*About this exercise*: A verbatim reproduction of every entry is the expected answer.
※
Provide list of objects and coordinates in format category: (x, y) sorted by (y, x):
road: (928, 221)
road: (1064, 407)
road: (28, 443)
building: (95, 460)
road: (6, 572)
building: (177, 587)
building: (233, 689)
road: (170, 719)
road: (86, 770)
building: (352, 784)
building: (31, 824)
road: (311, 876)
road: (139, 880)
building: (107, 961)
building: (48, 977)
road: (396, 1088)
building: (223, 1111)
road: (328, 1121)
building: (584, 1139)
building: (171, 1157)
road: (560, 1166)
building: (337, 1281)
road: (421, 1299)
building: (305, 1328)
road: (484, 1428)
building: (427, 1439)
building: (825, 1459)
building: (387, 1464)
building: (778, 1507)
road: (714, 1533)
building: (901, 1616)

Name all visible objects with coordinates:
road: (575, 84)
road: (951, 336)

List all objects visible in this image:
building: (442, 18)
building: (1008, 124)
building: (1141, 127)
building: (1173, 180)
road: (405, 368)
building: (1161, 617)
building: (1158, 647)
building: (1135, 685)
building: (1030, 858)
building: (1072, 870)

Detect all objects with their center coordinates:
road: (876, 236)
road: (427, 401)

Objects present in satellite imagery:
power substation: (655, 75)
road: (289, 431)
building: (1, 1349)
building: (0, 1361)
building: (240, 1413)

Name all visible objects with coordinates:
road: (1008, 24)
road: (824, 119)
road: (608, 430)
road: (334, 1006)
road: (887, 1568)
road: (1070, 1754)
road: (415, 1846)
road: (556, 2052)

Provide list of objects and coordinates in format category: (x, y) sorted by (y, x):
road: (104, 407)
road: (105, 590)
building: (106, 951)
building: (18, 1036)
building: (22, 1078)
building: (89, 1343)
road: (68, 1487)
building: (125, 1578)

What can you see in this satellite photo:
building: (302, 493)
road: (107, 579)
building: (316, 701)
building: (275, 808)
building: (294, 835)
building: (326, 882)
※
*Result for this task*:
Provide list of objects and coordinates in format category: (x, y) sorted by (y, x):
road: (928, 221)
road: (1064, 407)
road: (28, 443)
building: (95, 460)
road: (6, 572)
building: (177, 587)
building: (233, 689)
road: (170, 719)
road: (86, 770)
building: (352, 784)
building: (31, 824)
road: (311, 876)
road: (139, 880)
building: (107, 961)
building: (48, 977)
road: (396, 1088)
building: (223, 1111)
road: (328, 1121)
building: (584, 1139)
building: (171, 1157)
road: (560, 1166)
building: (337, 1281)
road: (421, 1299)
building: (305, 1328)
road: (484, 1428)
building: (427, 1439)
building: (825, 1459)
building: (387, 1464)
building: (778, 1507)
road: (714, 1533)
building: (901, 1616)

Name all visible objects with coordinates:
road: (575, 84)
road: (951, 336)

List all objects visible in this image:
building: (442, 18)
building: (1008, 124)
building: (1141, 127)
building: (1173, 180)
road: (405, 368)
building: (1161, 617)
building: (1158, 647)
building: (1135, 685)
building: (1030, 858)
building: (1072, 870)

Detect all objects with their center coordinates:
road: (876, 236)
road: (427, 401)

Objects present in satellite imagery:
power substation: (655, 75)
road: (289, 431)
building: (1, 1349)
building: (0, 1361)
building: (240, 1413)

Name all visible objects with coordinates:
road: (1008, 24)
road: (824, 119)
road: (608, 430)
road: (334, 1006)
road: (887, 1568)
road: (1070, 1754)
road: (415, 1846)
road: (556, 2052)

Provide list of objects and coordinates in format category: (x, y) sorted by (y, x):
road: (104, 407)
road: (105, 590)
building: (106, 951)
building: (18, 1036)
building: (22, 1078)
building: (89, 1343)
road: (68, 1487)
building: (125, 1578)

What can you see in this satellite photo:
building: (302, 493)
road: (107, 579)
building: (316, 701)
building: (275, 808)
building: (294, 835)
building: (326, 882)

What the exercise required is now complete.